Copy out the material below word for word, leaving out the pictures.

* * * *

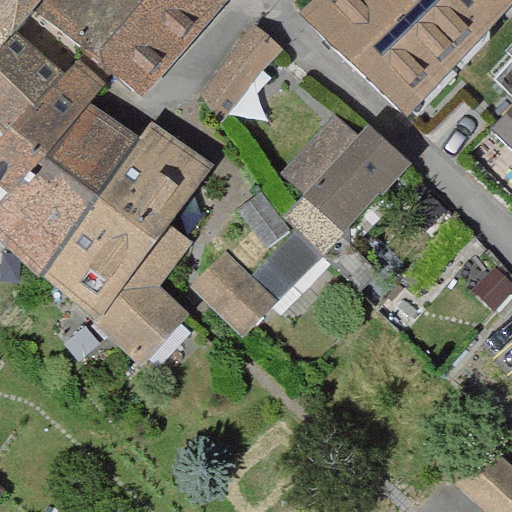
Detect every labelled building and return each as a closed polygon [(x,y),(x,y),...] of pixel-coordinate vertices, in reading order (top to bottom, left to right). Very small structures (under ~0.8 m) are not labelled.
[(0,0),(0,252),(133,374),(177,319),(153,286),(190,250),(154,229),(212,170),(150,128),(127,144),(81,103),(96,76),(130,97),(224,0),(0,0)] [(511,0),(315,0),(297,16),(414,113),(481,56),(511,82),(511,0)] [(248,29),(192,100),(211,128),(275,54),(248,29)] [(511,116),(489,141),(511,163),(511,116)] [(364,130),(275,224),(322,269),(411,175),(364,130)] [(184,289),(235,343),(276,300),(223,252),(184,289)] [(511,511),(511,469),(485,446),(448,489),(475,511),(511,511)]
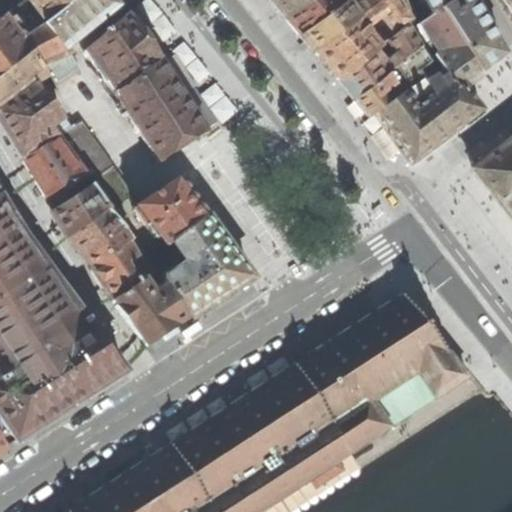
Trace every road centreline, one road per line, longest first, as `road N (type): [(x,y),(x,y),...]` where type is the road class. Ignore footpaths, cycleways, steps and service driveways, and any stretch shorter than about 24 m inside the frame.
road 1 (residential): [(406,234),(0,498)]
road 2 (residential): [(406,234),(221,0)]
road 3 (residential): [(511,362),(406,234)]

* * * *

-- Result for this task --
Detect every labelled building and return each as a closed polygon [(x,y),(x,y),...] of pixel-coordinate vertices, in reading order (top to bottom, left to right). Very small structures (under ~0.8 m) are not labelled.
[(0,0),(0,252),(133,374),(177,319),(153,286),(190,250),(154,229),(212,170),(150,128),(127,144),(81,103),(96,76),(130,97),(224,0),(0,0)] [(511,0),(315,0),(297,16),(414,113),(481,56),(511,82),(511,0)] [(248,29),(192,100),(211,128),(275,54),(248,29)] [(511,116),(489,141),(511,163),(511,116)] [(364,130),(275,224),(322,269),(411,175),(364,130)] [(184,289),(235,343),(276,300),(223,252),(184,289)] [(511,511),(511,469),(485,446),(448,489),(475,511),(511,511)]
Trace every road centreline, one road per line, longest first, as `road N (type): [(x,y),(x,y),...]` where type is the road class. Ignore footpaths, cycleways, steps and service driveways, and any stretch shorter than about 24 m inside the frame.
road 1 (residential): [(406,234),(0,498)]
road 2 (residential): [(406,234),(221,0)]
road 3 (residential): [(511,362),(406,234)]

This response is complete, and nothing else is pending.